→ **TASK ITEM**
Exactly as they appear below, repeat the lines from the one with "R102: none -> 1M (GND, NET9)" through the one with "U101 pin PB0: none -> VDD", and no others.

→ **TASK MATERIAL**
=====
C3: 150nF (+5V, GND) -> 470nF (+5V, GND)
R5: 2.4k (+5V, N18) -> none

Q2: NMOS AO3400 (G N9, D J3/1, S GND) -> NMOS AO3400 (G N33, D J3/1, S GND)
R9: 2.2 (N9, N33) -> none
=====
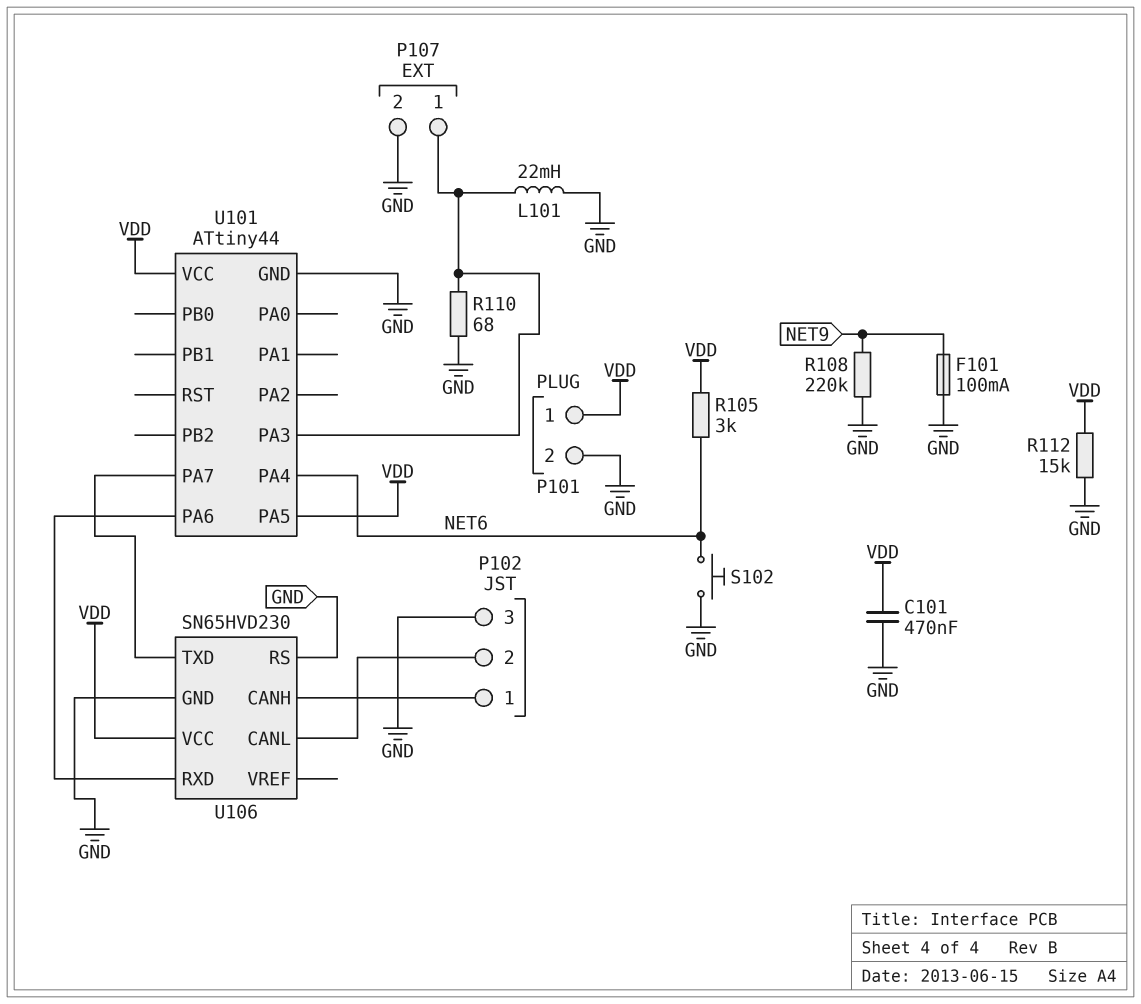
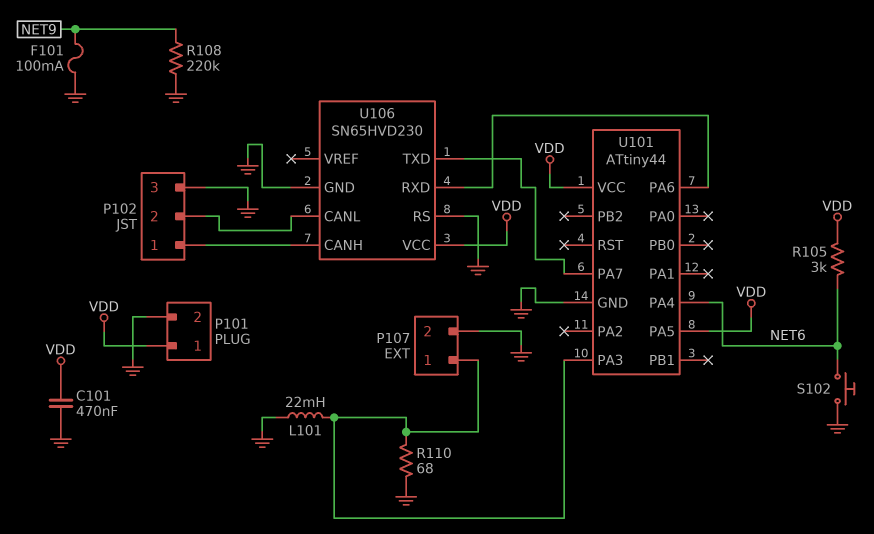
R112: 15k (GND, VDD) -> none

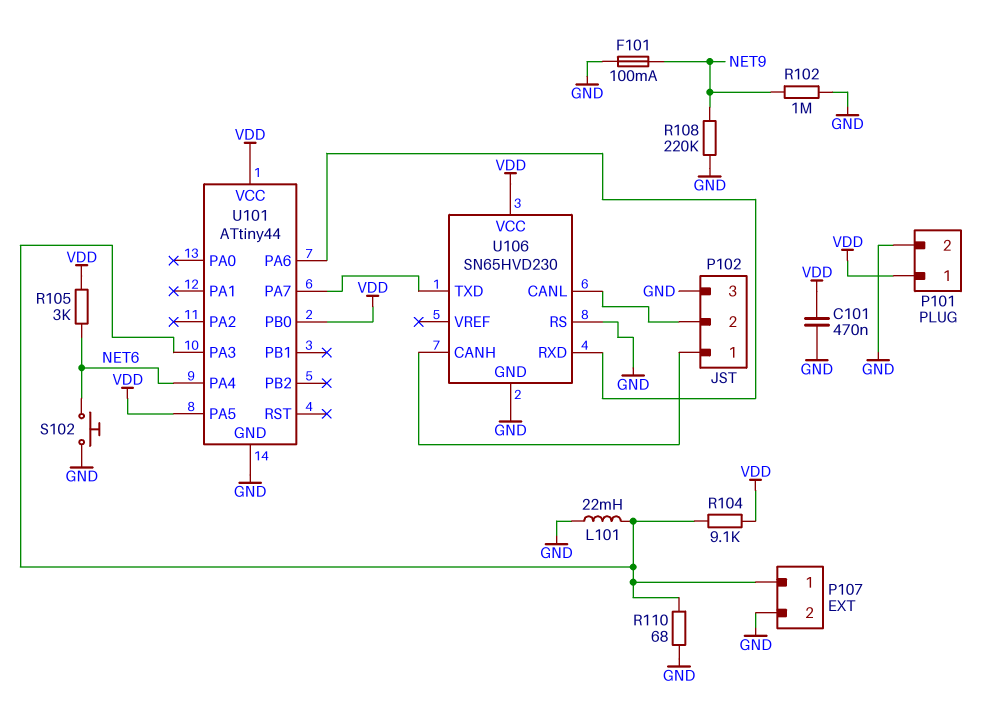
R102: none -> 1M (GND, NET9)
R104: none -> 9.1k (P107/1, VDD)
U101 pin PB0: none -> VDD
=====
→ **ANSWER BOX**
R102: none -> 1M (GND, NET9)
R104: none -> 9.1k (P107/1, VDD)
U101 pin PB0: none -> VDD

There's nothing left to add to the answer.